*WHAT YOU ARE ASKED TO DO*: Find all lines with the word "yellow" in the material, then copy them.

*DATASET EXTRACT*:
********************

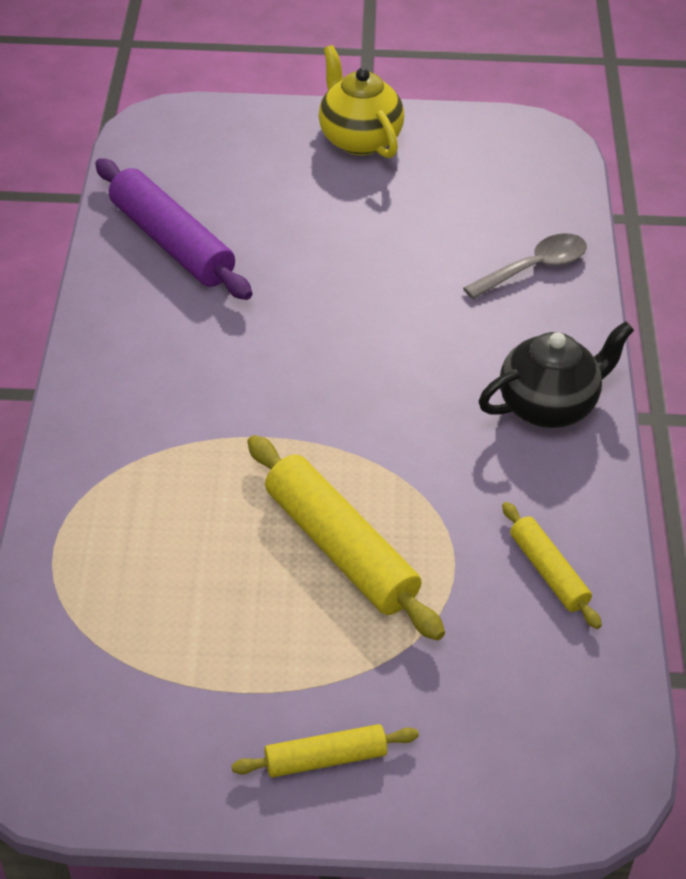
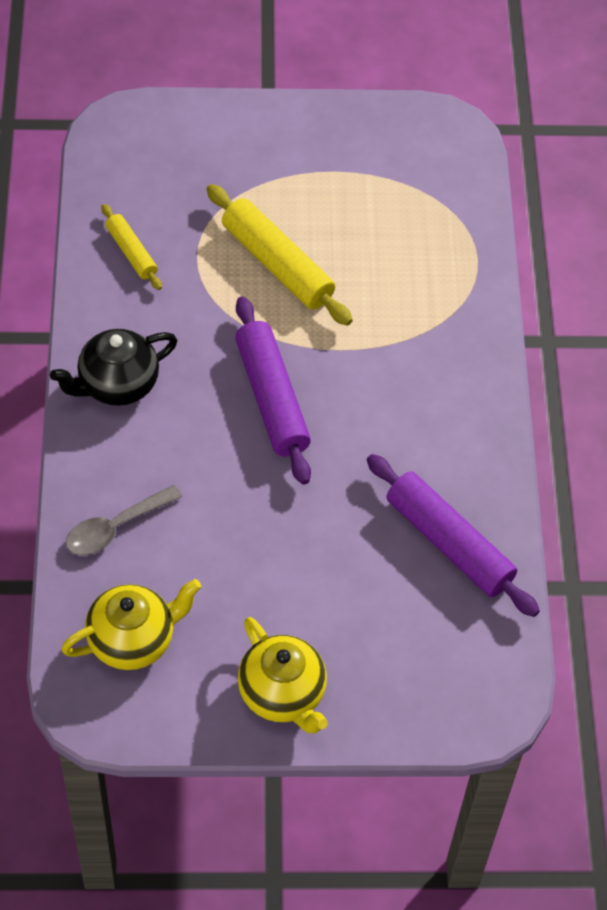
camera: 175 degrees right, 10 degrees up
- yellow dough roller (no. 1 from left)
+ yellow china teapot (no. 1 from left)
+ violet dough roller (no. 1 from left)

********************

*PROBLEM SOLUTION*:
- yellow dough roller (no. 1 from left)
+ yellow china teapot (no. 1 from left)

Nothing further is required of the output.